*What this task involves*.
Only lines holding the word "turquoise" are wanted from the records; copy all of them.
START Supplied material
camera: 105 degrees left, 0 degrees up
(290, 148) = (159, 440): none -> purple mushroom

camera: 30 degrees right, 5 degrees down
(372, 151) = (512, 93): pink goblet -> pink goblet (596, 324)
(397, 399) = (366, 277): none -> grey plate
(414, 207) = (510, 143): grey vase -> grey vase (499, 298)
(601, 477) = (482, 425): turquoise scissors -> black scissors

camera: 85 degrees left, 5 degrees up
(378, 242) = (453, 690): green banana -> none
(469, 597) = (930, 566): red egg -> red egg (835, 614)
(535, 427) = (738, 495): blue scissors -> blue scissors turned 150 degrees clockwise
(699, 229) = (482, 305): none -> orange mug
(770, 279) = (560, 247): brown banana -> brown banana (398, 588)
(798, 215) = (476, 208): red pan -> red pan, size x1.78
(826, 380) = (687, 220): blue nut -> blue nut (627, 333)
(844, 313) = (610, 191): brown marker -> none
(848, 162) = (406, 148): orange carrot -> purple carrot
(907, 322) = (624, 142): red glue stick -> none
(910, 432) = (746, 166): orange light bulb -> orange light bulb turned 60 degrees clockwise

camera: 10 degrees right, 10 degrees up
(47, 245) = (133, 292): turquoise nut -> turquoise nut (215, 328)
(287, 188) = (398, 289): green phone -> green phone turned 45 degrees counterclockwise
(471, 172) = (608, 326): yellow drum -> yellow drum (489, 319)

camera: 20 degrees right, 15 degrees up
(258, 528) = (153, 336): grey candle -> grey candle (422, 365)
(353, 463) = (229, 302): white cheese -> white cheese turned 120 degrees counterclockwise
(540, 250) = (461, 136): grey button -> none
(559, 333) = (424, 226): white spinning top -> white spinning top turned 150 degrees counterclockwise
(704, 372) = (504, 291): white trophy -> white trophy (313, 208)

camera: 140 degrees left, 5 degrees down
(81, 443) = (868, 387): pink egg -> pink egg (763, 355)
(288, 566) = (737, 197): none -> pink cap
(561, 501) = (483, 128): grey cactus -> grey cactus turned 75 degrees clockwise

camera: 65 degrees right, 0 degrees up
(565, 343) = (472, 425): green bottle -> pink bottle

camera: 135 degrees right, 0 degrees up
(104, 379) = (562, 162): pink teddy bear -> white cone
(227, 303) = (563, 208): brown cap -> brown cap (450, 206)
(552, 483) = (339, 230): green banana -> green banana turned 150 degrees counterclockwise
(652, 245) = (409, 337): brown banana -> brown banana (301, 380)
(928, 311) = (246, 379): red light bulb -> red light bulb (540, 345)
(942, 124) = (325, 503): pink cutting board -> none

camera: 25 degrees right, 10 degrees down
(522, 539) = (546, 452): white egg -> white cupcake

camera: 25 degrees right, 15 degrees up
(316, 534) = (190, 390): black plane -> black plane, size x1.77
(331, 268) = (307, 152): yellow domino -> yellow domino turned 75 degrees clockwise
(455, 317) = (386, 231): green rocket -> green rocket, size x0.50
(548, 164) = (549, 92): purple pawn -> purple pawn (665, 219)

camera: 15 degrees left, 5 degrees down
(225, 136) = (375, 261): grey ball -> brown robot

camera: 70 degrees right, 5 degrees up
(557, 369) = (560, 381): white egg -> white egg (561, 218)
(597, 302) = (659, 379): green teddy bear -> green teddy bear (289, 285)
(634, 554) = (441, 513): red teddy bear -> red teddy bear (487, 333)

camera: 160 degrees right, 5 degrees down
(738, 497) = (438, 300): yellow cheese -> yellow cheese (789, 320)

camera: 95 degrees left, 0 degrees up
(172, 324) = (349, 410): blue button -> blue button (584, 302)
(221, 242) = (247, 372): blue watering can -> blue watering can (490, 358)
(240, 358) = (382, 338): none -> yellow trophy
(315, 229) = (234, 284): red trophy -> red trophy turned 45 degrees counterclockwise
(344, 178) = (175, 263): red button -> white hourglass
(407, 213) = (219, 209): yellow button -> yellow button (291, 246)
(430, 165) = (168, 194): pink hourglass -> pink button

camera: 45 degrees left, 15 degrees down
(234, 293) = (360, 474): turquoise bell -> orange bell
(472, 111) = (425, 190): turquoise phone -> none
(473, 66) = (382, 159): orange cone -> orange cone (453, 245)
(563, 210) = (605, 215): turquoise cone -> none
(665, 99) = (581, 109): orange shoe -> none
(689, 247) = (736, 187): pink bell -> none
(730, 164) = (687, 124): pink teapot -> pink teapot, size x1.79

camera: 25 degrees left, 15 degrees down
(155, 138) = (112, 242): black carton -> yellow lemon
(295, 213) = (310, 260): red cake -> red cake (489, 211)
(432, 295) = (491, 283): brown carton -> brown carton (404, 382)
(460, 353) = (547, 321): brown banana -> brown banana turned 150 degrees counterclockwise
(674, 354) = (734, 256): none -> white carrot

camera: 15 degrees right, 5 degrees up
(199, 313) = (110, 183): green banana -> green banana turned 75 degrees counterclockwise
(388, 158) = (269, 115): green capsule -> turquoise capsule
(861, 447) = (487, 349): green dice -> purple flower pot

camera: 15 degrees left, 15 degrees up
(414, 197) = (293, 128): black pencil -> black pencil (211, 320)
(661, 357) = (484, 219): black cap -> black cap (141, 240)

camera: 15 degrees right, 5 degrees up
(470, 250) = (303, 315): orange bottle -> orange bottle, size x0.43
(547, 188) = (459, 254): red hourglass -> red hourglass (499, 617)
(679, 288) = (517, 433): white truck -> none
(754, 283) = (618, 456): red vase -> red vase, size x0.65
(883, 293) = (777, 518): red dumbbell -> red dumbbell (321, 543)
END Supplied material
*Response area*.
(601, 477) = (482, 425): turquoise scissors -> black scissors
(47, 245) = (133, 292): turquoise nut -> turquoise nut (215, 328)
(234, 293) = (360, 474): turquoise bell -> orange bell
(472, 111) = (425, 190): turquoise phone -> none
(563, 210) = (605, 215): turquoise cone -> none
(388, 158) = (269, 115): green capsule -> turquoise capsule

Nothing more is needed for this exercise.